● **Provided information**:

——

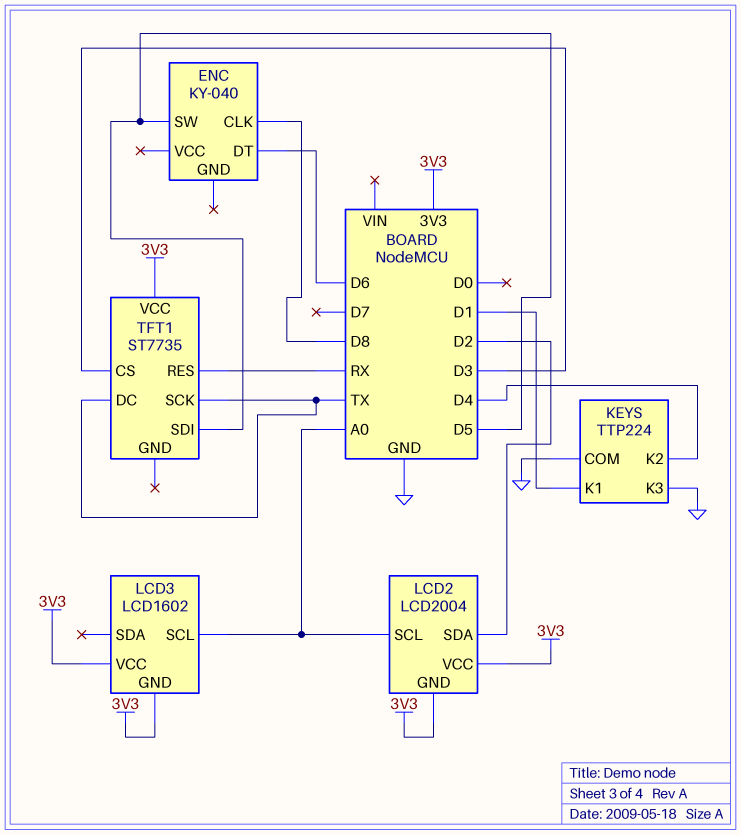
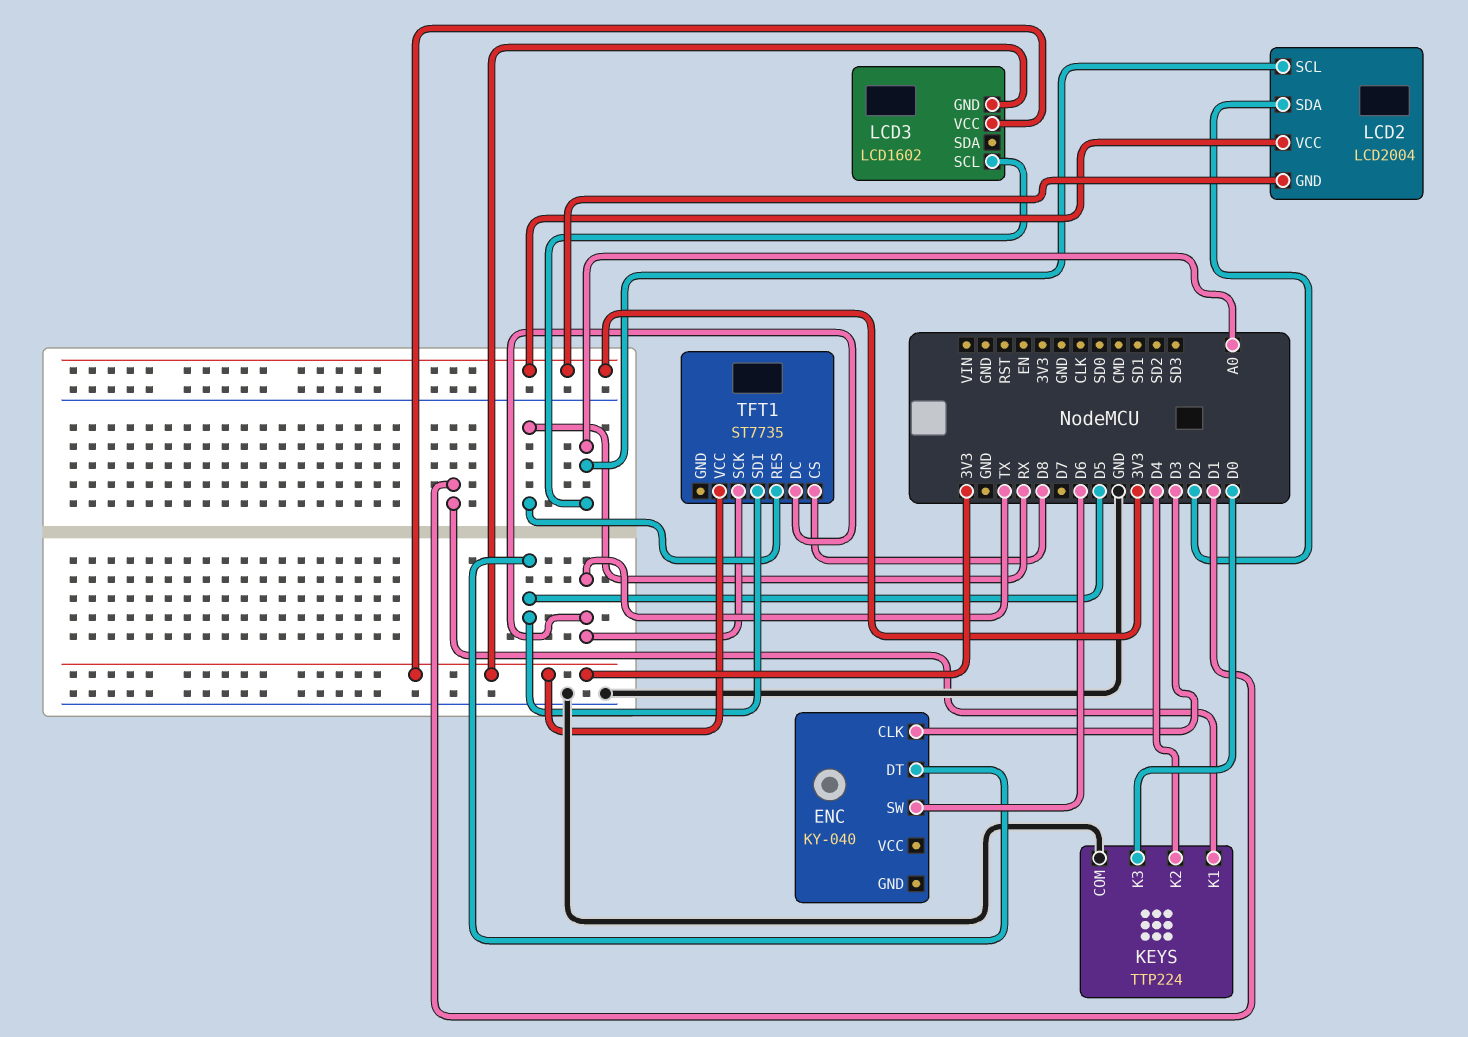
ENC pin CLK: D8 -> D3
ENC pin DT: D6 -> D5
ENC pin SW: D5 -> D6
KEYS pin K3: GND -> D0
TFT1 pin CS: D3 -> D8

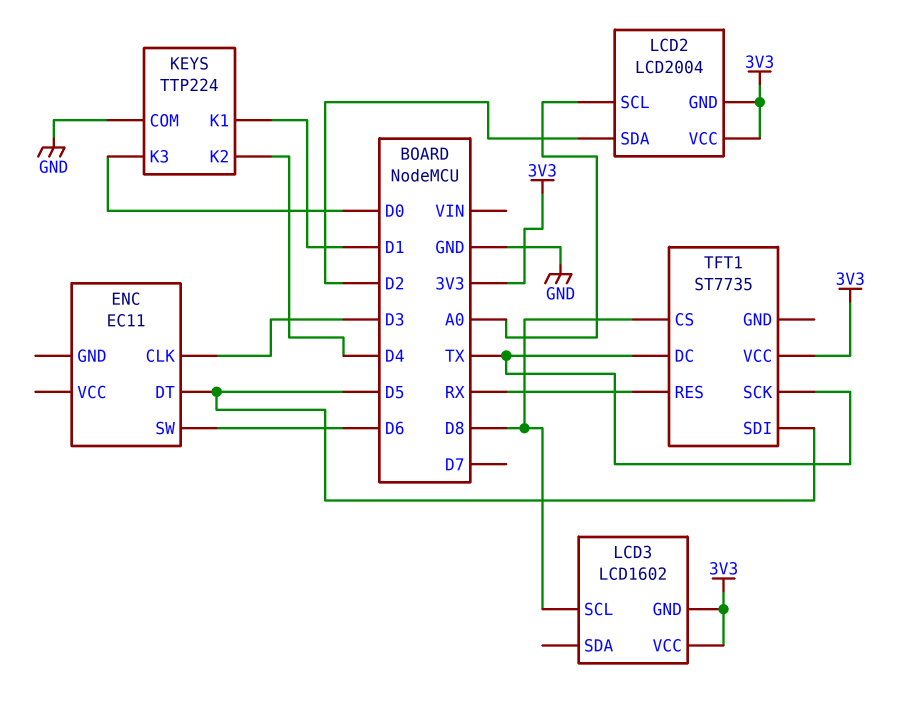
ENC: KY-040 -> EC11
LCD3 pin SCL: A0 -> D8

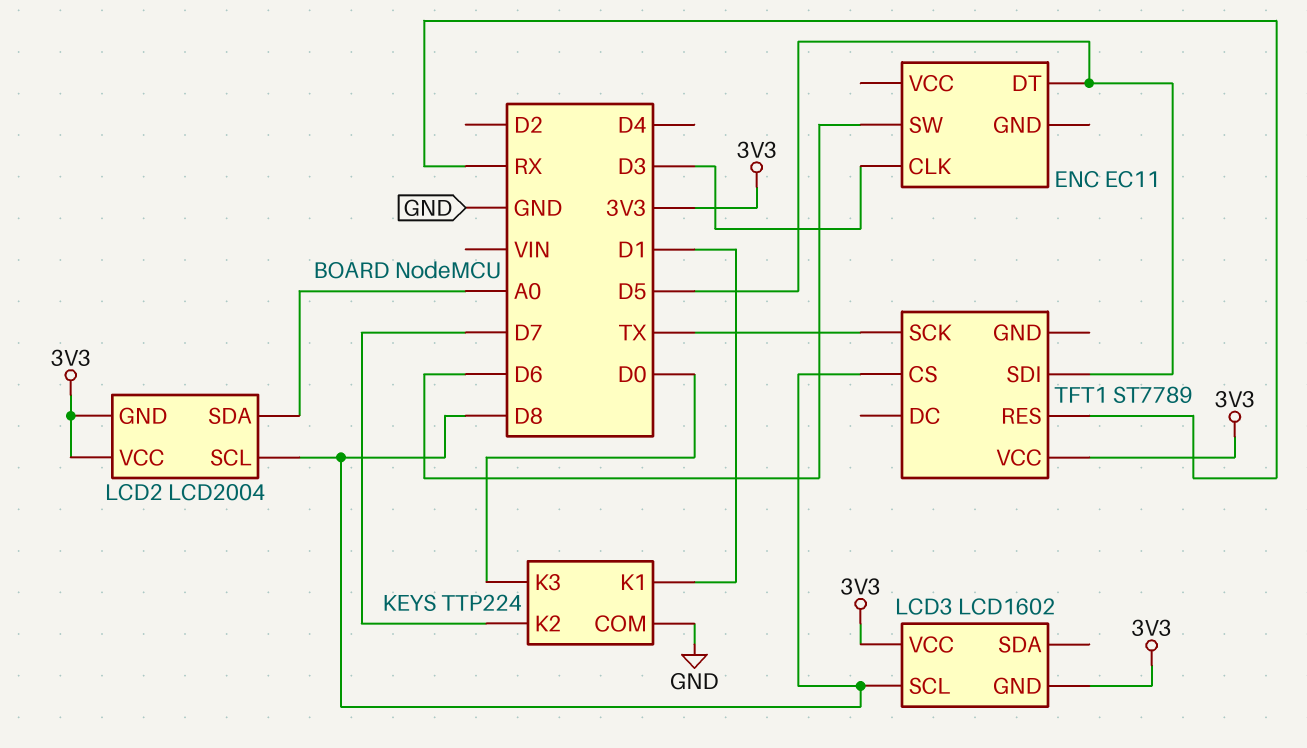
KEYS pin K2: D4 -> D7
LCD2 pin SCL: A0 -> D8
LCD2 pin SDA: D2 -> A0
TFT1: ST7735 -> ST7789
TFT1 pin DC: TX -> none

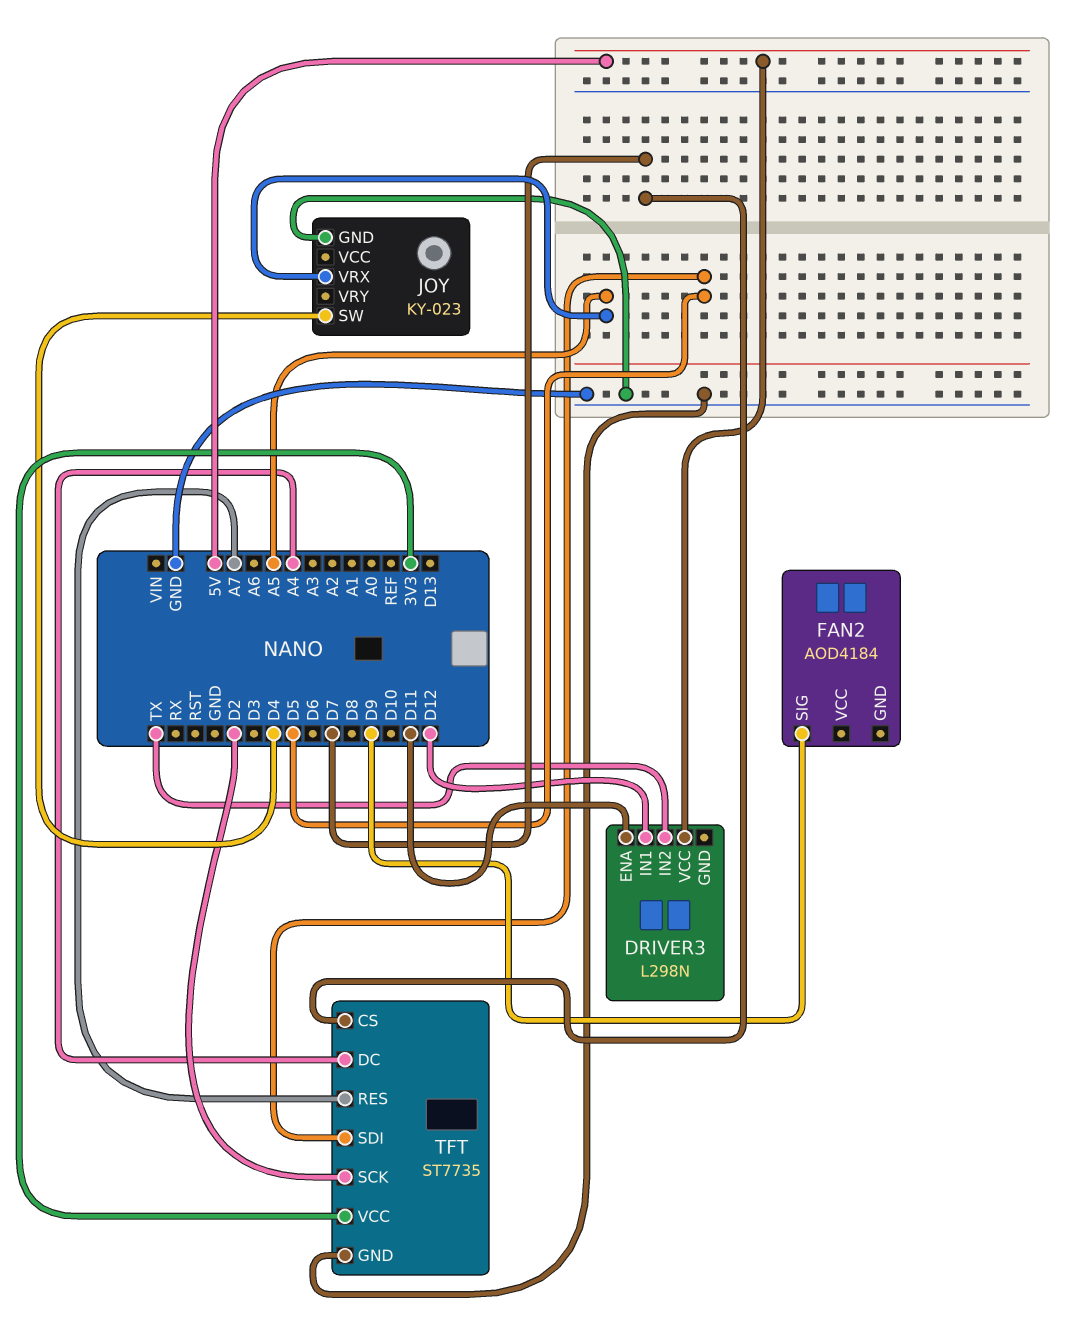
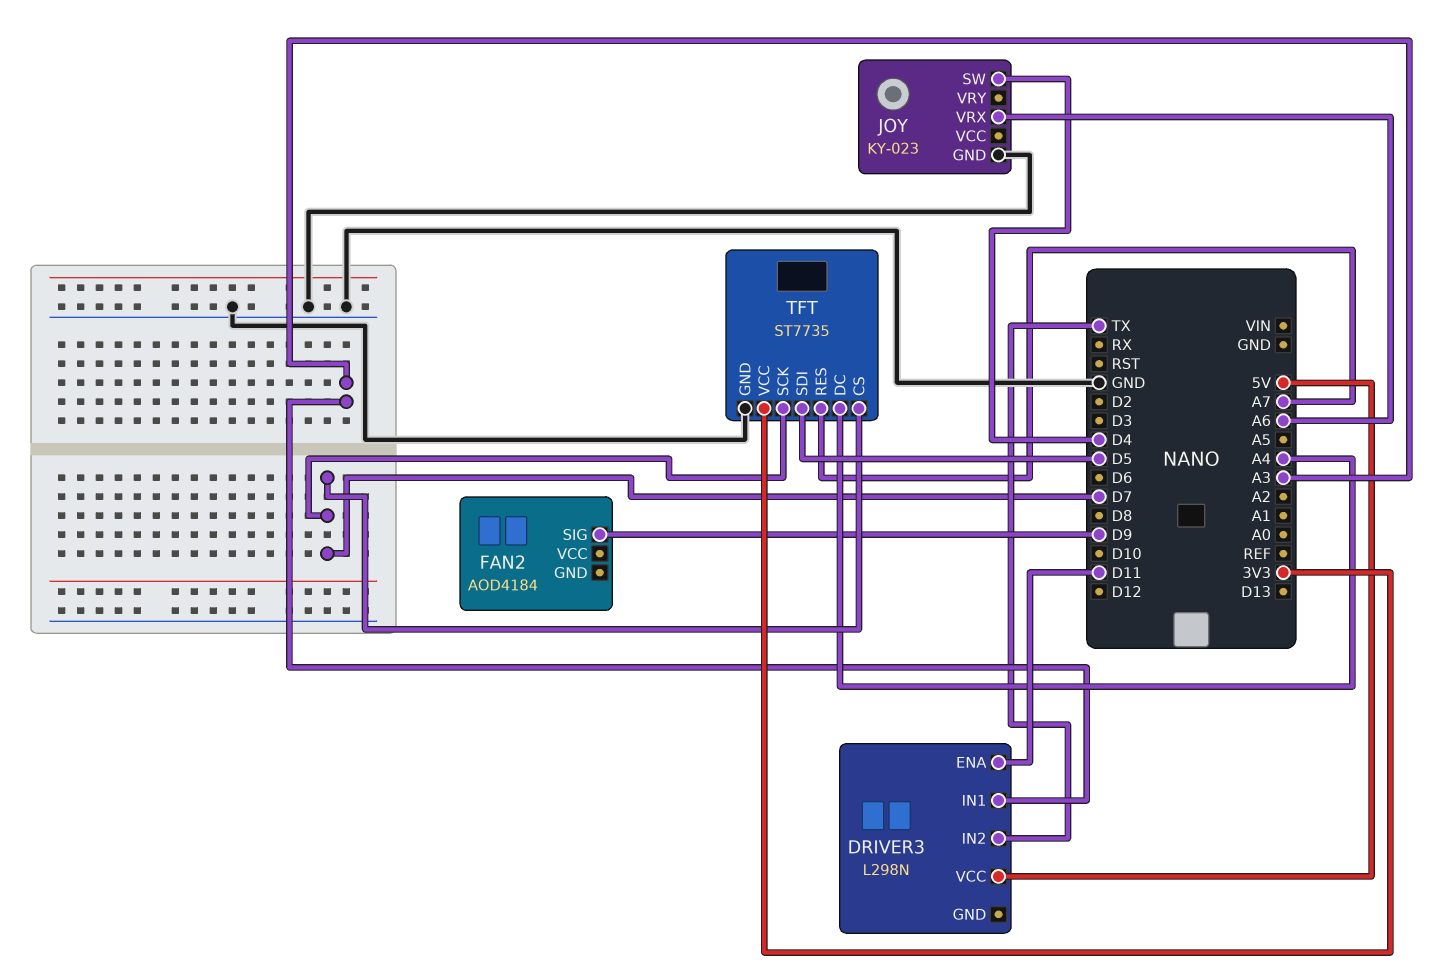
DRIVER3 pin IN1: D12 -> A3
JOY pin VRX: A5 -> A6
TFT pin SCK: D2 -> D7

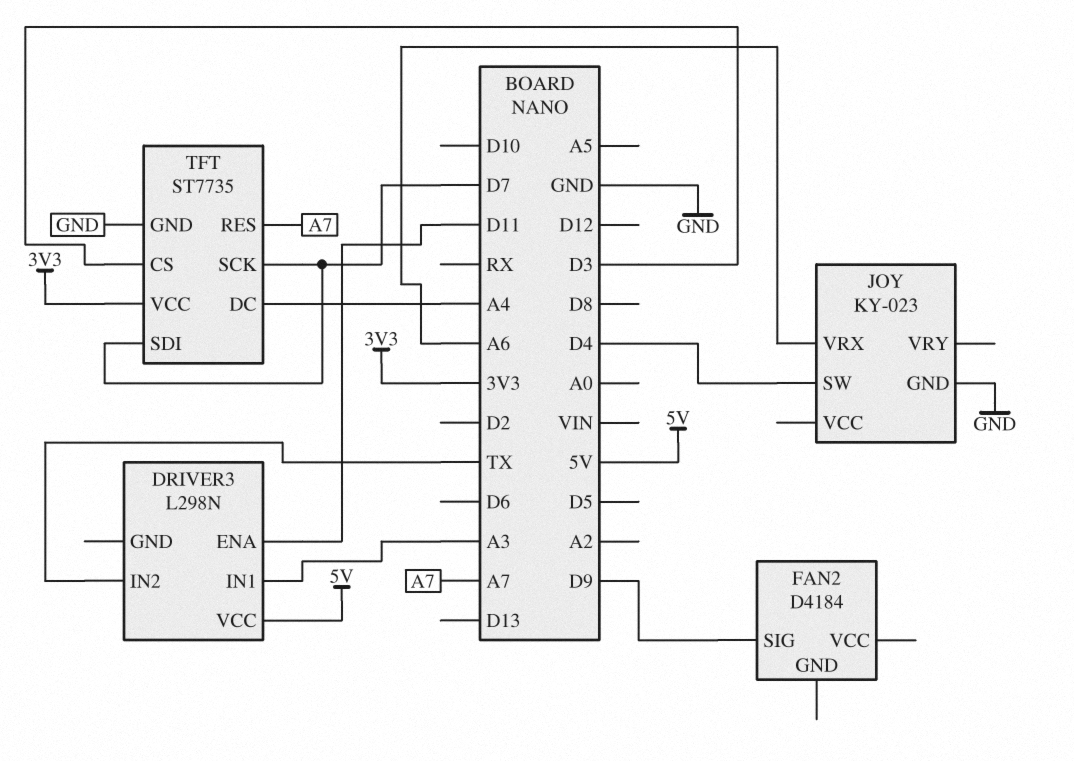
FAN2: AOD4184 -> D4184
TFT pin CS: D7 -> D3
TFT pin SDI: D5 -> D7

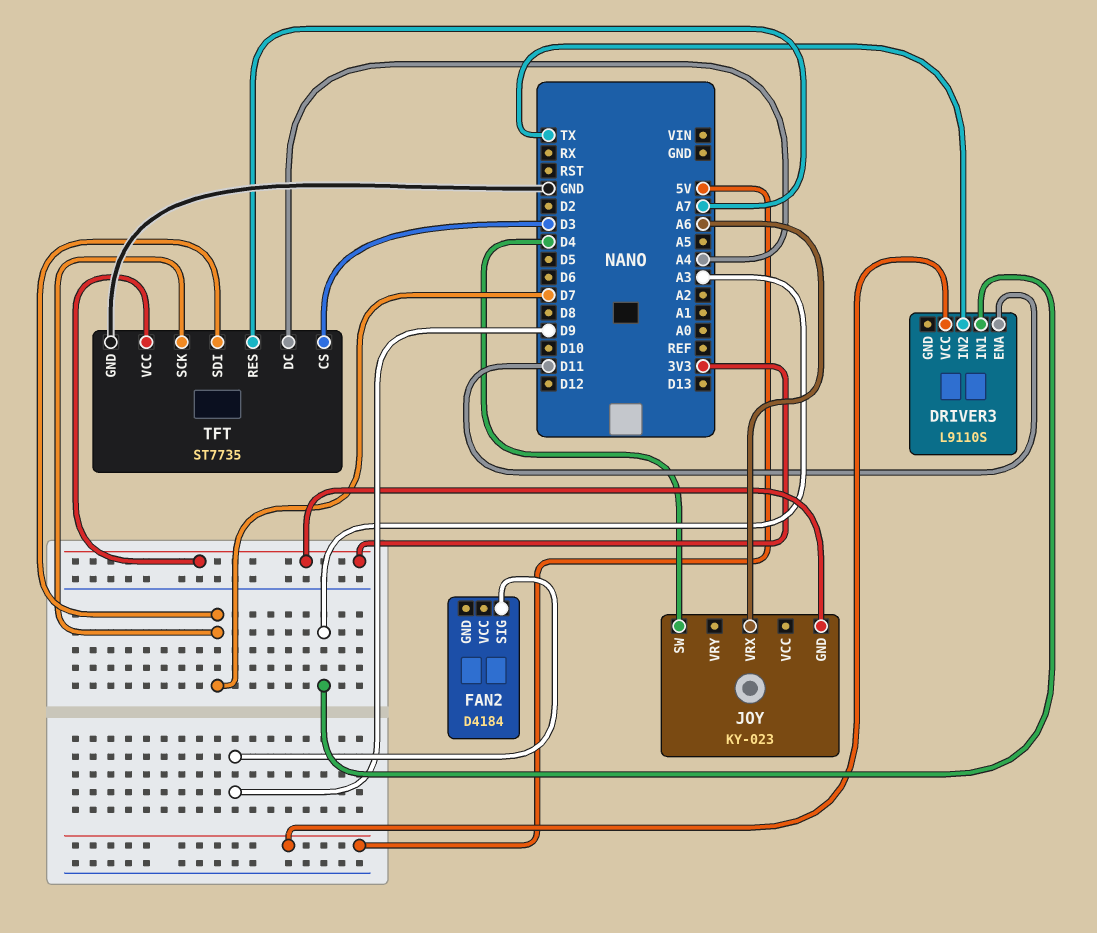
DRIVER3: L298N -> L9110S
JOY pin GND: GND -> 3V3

——

● **Required work**: Repeat every record above exactly, but drop the pictures.

● **Output of the task**:
ENC pin CLK: D8 -> D3
ENC pin DT: D6 -> D5
ENC pin SW: D5 -> D6
KEYS pin K3: GND -> D0
TFT1 pin CS: D3 -> D8

ENC: KY-040 -> EC11
LCD3 pin SCL: A0 -> D8

KEYS pin K2: D4 -> D7
LCD2 pin SCL: A0 -> D8
LCD2 pin SDA: D2 -> A0
TFT1: ST7735 -> ST7789
TFT1 pin DC: TX -> none

DRIVER3 pin IN1: D12 -> A3
JOY pin VRX: A5 -> A6
TFT pin SCK: D2 -> D7

FAN2: AOD4184 -> D4184
TFT pin CS: D7 -> D3
TFT pin SDI: D5 -> D7

DRIVER3: L298N -> L9110S
JOY pin GND: GND -> 3V3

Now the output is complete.